Problem requirements | Go to the line in the entries below that holds "C3: 1.5uF (plus" and repeat exactly from there through the line that holds "R1: 1k (GND, NET31) -> 1k (NET31, VBUS)", inclusive.

======== Records to use ========

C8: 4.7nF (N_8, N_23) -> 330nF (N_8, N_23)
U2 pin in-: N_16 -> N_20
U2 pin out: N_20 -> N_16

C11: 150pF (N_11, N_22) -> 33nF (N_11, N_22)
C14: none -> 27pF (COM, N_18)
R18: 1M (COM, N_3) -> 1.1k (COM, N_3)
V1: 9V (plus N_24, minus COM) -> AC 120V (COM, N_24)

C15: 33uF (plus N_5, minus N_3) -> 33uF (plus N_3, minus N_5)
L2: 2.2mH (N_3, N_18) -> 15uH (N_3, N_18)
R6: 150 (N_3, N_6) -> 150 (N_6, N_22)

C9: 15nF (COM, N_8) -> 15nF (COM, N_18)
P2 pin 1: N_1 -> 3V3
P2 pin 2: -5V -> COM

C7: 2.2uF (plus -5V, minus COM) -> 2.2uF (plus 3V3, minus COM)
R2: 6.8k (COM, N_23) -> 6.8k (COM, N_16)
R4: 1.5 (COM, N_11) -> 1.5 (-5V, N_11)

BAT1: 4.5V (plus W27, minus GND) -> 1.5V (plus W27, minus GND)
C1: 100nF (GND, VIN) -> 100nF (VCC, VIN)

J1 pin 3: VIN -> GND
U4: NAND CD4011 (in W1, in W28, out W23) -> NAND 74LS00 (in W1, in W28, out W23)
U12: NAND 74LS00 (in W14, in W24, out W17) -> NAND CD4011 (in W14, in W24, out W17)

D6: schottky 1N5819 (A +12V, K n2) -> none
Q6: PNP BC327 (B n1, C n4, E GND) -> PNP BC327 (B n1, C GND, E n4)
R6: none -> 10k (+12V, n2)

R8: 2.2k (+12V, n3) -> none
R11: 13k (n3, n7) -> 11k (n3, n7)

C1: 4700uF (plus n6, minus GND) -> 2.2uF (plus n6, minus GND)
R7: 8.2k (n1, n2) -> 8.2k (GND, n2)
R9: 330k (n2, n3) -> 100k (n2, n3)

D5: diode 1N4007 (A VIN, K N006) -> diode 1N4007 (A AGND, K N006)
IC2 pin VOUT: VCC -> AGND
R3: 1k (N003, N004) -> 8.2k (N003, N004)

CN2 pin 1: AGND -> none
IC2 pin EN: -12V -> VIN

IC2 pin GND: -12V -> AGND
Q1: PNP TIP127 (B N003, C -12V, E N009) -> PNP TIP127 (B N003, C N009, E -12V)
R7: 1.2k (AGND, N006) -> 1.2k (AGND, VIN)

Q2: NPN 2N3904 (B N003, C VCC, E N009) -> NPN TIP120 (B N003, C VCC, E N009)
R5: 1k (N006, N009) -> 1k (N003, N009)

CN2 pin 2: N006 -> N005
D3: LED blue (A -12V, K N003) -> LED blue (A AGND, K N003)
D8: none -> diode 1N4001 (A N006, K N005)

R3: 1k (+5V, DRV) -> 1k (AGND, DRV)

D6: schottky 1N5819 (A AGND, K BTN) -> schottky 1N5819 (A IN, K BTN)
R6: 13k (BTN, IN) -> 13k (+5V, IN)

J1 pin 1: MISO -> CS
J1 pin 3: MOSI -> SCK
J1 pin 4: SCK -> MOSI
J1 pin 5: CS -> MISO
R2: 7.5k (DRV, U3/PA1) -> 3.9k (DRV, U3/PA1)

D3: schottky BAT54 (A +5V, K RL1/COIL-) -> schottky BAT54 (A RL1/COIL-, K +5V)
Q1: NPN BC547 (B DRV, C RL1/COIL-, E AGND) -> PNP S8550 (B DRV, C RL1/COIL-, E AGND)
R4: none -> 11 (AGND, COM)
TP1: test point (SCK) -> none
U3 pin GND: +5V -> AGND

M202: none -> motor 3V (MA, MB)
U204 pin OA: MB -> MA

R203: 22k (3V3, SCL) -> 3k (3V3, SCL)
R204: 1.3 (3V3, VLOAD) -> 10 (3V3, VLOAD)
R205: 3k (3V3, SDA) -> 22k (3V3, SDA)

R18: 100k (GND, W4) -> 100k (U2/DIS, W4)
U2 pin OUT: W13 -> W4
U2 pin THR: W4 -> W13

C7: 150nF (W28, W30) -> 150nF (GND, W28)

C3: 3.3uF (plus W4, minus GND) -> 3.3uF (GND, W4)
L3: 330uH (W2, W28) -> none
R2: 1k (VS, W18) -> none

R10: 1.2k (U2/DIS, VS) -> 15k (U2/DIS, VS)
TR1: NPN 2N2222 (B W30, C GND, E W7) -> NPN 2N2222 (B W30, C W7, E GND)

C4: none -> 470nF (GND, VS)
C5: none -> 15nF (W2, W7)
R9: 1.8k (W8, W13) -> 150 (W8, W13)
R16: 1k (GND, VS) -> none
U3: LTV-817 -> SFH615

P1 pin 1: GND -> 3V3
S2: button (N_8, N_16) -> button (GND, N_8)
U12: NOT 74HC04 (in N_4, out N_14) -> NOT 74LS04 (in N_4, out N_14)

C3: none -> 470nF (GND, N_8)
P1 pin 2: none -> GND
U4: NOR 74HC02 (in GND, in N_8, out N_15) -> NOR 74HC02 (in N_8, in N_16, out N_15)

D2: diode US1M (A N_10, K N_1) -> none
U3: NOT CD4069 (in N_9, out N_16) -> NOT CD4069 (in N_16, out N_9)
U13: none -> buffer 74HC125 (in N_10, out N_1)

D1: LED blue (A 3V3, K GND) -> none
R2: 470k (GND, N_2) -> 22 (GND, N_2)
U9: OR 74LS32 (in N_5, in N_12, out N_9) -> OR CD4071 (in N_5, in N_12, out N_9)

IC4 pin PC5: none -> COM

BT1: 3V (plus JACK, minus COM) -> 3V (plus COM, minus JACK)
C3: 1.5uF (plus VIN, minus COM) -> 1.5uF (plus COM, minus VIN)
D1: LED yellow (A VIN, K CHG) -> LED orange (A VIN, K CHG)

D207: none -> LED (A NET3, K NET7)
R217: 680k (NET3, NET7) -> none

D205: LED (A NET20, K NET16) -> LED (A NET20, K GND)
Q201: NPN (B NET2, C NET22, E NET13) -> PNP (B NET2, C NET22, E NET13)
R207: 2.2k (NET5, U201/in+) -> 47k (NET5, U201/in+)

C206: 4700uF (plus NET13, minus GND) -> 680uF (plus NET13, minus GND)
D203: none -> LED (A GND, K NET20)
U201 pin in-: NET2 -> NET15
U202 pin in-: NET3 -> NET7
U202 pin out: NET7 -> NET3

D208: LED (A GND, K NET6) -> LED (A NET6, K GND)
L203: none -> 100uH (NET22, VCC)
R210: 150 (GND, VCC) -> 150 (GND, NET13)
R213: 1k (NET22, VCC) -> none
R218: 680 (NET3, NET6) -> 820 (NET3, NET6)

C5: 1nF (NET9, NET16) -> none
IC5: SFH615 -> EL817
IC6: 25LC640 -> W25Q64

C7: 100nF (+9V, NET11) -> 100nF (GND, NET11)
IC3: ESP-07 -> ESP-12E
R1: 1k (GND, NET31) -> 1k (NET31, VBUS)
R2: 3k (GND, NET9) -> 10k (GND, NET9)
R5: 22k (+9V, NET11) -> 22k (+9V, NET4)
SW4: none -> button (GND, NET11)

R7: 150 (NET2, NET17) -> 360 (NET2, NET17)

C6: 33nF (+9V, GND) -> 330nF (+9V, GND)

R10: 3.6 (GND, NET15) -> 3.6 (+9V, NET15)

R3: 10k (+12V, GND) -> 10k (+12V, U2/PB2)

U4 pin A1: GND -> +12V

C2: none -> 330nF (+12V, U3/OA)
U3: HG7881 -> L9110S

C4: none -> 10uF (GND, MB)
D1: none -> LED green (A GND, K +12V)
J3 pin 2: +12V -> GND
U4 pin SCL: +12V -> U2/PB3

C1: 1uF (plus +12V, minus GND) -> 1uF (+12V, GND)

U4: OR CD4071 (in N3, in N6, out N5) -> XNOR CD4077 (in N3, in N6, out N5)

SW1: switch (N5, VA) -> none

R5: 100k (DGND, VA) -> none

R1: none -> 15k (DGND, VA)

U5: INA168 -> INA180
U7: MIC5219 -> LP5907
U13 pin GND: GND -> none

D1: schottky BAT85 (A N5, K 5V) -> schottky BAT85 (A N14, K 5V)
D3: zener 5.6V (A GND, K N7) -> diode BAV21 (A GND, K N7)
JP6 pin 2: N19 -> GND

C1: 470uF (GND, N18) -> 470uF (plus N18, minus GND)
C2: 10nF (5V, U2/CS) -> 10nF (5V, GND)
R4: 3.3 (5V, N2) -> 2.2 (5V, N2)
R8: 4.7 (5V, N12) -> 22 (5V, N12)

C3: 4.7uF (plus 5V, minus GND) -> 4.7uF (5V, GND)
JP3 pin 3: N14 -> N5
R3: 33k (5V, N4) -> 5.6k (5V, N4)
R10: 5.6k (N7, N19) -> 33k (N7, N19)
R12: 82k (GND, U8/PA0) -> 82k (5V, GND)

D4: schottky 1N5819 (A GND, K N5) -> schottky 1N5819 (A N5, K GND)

========

Answer to this task |
C3: 1.5uF (plus VIN, minus COM) -> 1.5uF (plus COM, minus VIN)
D1: LED yellow (A VIN, K CHG) -> LED orange (A VIN, K CHG)

D207: none -> LED (A NET3, K NET7)
R217: 680k (NET3, NET7) -> none

D205: LED (A NET20, K NET16) -> LED (A NET20, K GND)
Q201: NPN (B NET2, C NET22, E NET13) -> PNP (B NET2, C NET22, E NET13)
R207: 2.2k (NET5, U201/in+) -> 47k (NET5, U201/in+)

C206: 4700uF (plus NET13, minus GND) -> 680uF (plus NET13, minus GND)
D203: none -> LED (A GND, K NET20)
U201 pin in-: NET2 -> NET15
U202 pin in-: NET3 -> NET7
U202 pin out: NET7 -> NET3

D208: LED (A GND, K NET6) -> LED (A NET6, K GND)
L203: none -> 100uH (NET22, VCC)
R210: 150 (GND, VCC) -> 150 (GND, NET13)
R213: 1k (NET22, VCC) -> none
R218: 680 (NET3, NET6) -> 820 (NET3, NET6)

C5: 1nF (NET9, NET16) -> none
IC5: SFH615 -> EL817
IC6: 25LC640 -> W25Q64

C7: 100nF (+9V, NET11) -> 100nF (GND, NET11)
IC3: ESP-07 -> ESP-12E
R1: 1k (GND, NET31) -> 1k (NET31, VBUS)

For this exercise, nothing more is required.